# WORK TO BE COMPLETED:
Using the listing below, set down exactly the lines starting at the line that contains "camera: 60 degrees right, 5 degrees up" and ending at the line that contains "(473, 382) = (807, 606): orange", both included, and no others.

# EXCERPTED RECORDS:
◆ ◆ ◆

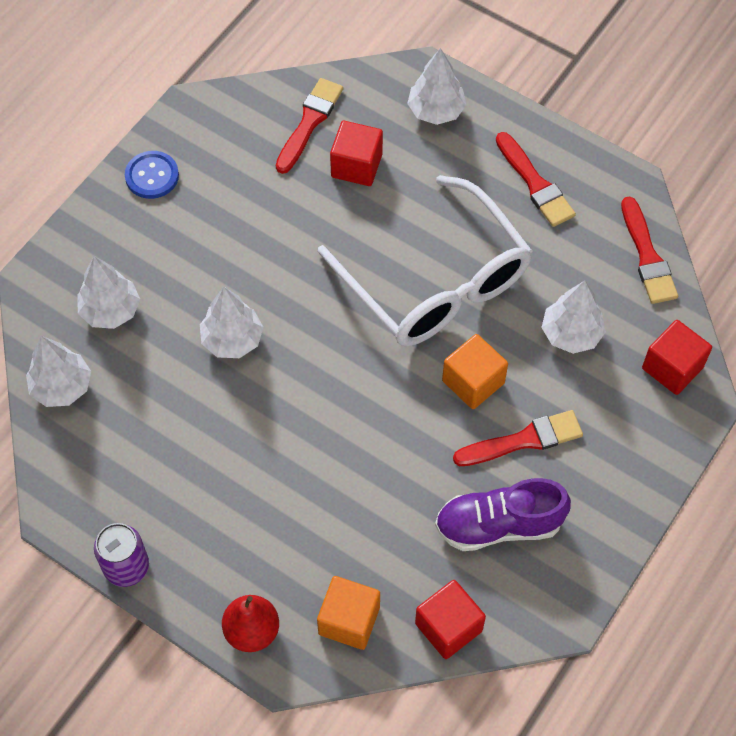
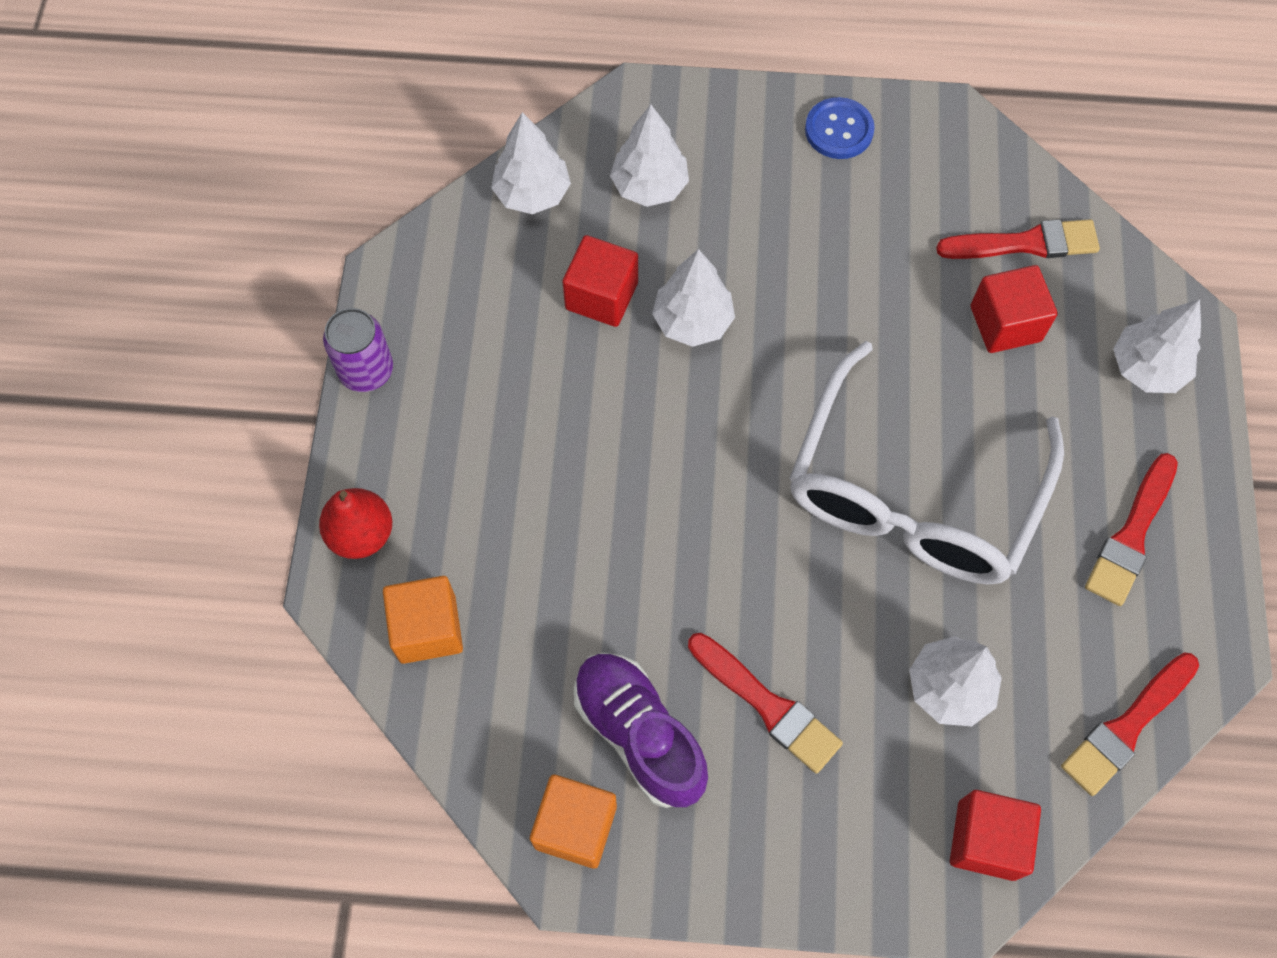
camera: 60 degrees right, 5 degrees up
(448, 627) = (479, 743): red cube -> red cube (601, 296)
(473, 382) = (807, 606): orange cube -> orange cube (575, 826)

◆ ◆ ◆

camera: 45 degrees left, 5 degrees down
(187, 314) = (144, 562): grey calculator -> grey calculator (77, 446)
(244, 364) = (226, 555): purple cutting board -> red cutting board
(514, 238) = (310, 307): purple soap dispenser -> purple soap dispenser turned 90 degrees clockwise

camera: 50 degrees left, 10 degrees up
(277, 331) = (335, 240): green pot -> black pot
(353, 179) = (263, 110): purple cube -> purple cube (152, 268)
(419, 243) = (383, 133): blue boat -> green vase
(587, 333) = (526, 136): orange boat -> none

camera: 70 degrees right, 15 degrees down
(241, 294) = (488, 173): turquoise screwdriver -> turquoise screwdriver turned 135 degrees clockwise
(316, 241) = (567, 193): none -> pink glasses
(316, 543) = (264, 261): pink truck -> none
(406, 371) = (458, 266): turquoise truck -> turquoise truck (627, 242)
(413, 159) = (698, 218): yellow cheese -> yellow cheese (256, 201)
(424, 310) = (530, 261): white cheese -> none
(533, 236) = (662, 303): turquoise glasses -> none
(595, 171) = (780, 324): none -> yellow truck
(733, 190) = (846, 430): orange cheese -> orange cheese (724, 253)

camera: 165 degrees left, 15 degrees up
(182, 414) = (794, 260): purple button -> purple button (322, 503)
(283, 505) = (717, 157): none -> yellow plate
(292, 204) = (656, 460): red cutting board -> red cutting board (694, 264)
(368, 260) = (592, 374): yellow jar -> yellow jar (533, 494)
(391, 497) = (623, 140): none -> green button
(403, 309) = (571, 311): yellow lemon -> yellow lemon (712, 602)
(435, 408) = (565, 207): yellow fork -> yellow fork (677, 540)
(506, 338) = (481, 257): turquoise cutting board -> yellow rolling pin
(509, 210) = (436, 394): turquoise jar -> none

◆ ◆ ◆

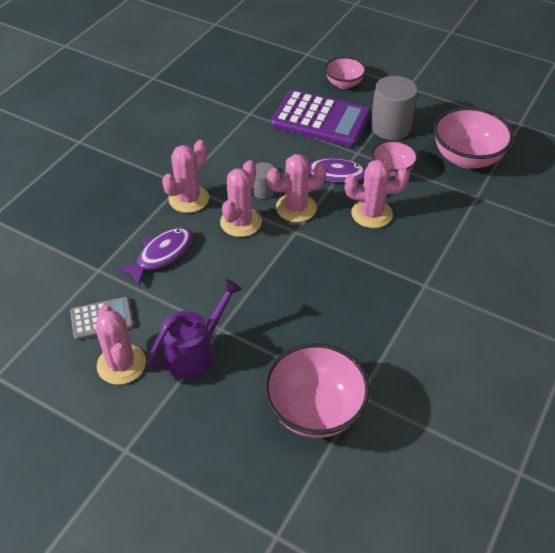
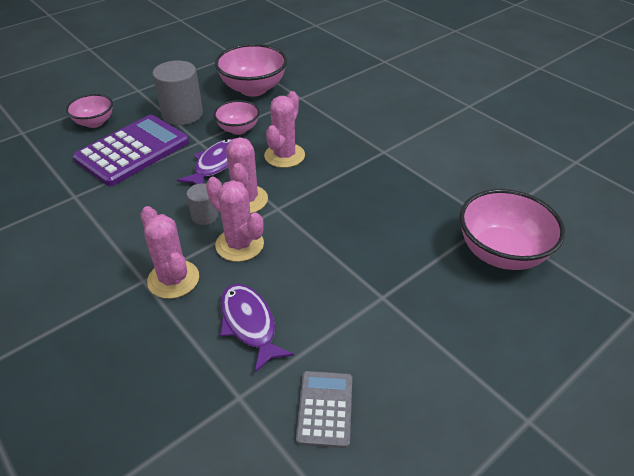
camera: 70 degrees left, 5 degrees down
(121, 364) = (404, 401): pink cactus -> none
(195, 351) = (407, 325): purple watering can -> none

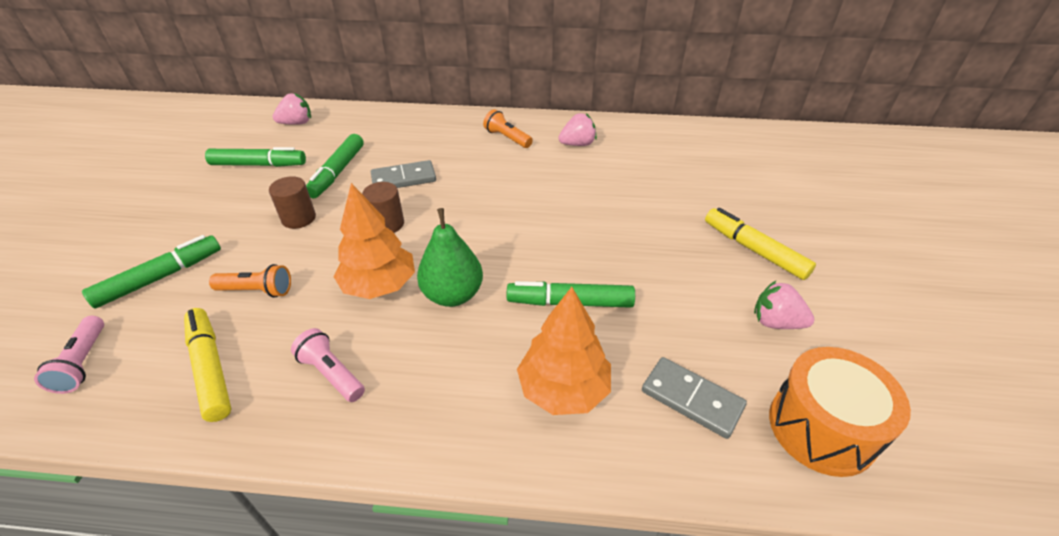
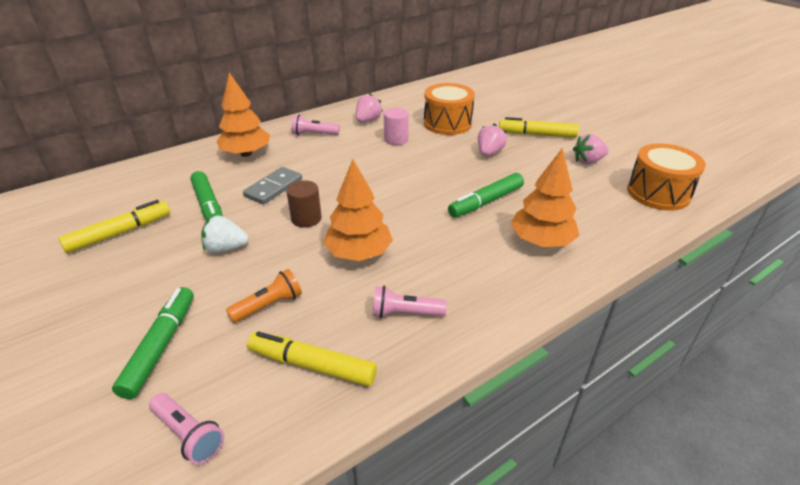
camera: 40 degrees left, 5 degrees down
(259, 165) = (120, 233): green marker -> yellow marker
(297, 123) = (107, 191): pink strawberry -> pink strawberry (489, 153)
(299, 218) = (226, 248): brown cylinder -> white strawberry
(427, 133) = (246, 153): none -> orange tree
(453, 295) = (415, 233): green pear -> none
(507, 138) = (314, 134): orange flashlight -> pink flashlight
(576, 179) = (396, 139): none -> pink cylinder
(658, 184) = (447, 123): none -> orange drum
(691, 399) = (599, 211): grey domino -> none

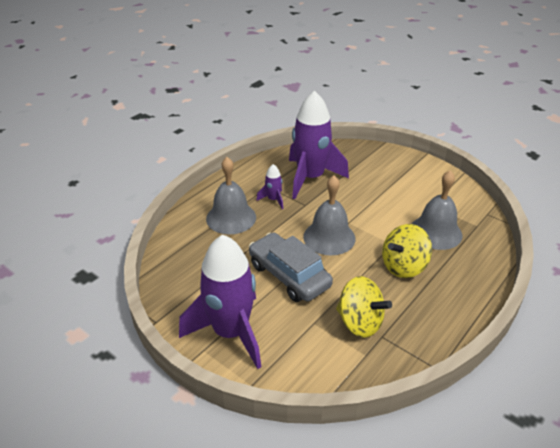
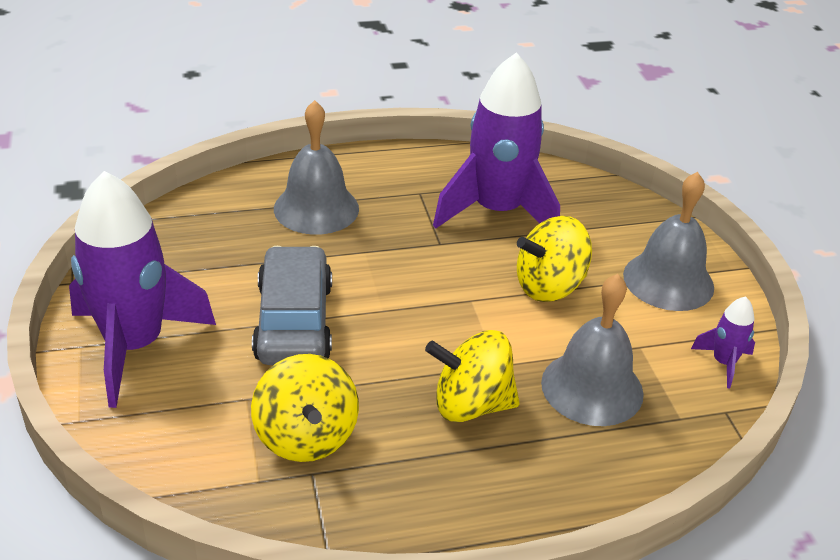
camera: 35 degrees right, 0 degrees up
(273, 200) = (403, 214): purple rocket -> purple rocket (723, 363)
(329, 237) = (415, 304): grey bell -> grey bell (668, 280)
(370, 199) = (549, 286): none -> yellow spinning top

◆ ◆ ◆

# TASK SOLUTION:
camera: 60 degrees right, 5 degrees up
(448, 627) = (479, 743): red cube -> red cube (601, 296)
(473, 382) = (807, 606): orange cube -> orange cube (575, 826)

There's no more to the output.